Material for this task -
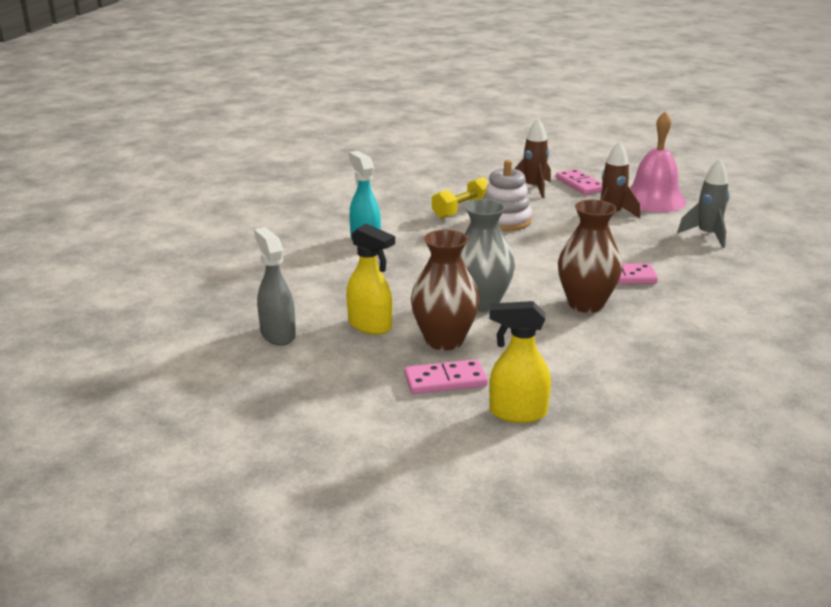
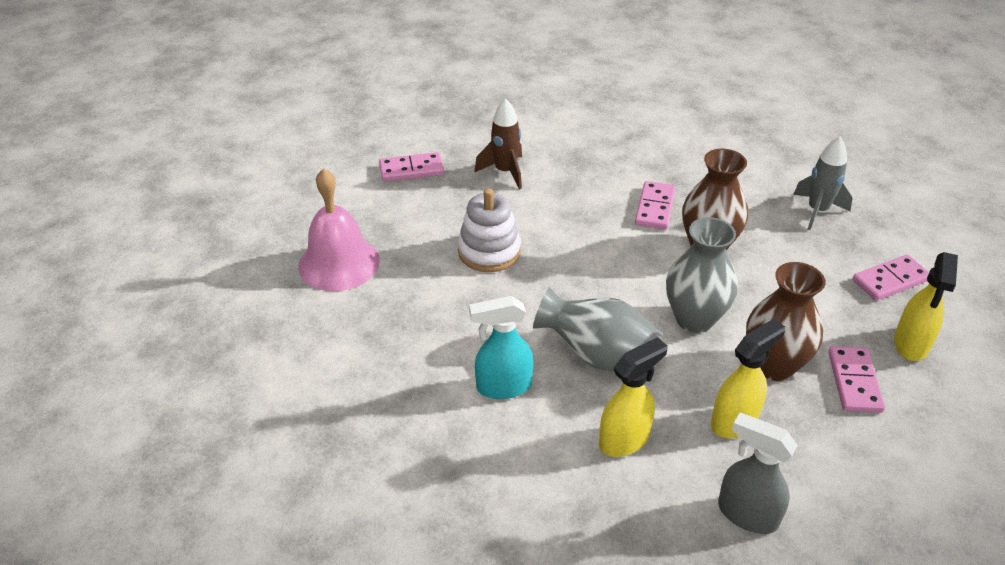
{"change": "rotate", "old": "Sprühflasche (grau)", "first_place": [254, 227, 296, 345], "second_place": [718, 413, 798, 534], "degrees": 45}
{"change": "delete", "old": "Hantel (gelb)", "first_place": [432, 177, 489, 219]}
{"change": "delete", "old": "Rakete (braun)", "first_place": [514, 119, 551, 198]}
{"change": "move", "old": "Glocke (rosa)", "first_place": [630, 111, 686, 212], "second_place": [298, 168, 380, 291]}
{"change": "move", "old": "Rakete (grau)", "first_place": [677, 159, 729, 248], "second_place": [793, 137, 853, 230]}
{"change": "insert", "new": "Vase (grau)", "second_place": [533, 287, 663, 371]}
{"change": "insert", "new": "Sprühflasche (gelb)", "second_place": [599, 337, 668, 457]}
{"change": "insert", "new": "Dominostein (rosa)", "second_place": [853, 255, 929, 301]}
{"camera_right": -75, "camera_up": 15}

What needs to be done -
Read through the entries above and copy each line that has the string "grau" in it.

Output for this exercise -
{"change": "rotate", "old": "Sprühflasche (grau)", "first_place": [254, 227, 296, 345], "second_place": [718, 413, 798, 534], "degrees": 45}
{"change": "move", "old": "Rakete (grau)", "first_place": [677, 159, 729, 248], "second_place": [793, 137, 853, 230]}
{"change": "insert", "new": "Vase (grau)", "second_place": [533, 287, 663, 371]}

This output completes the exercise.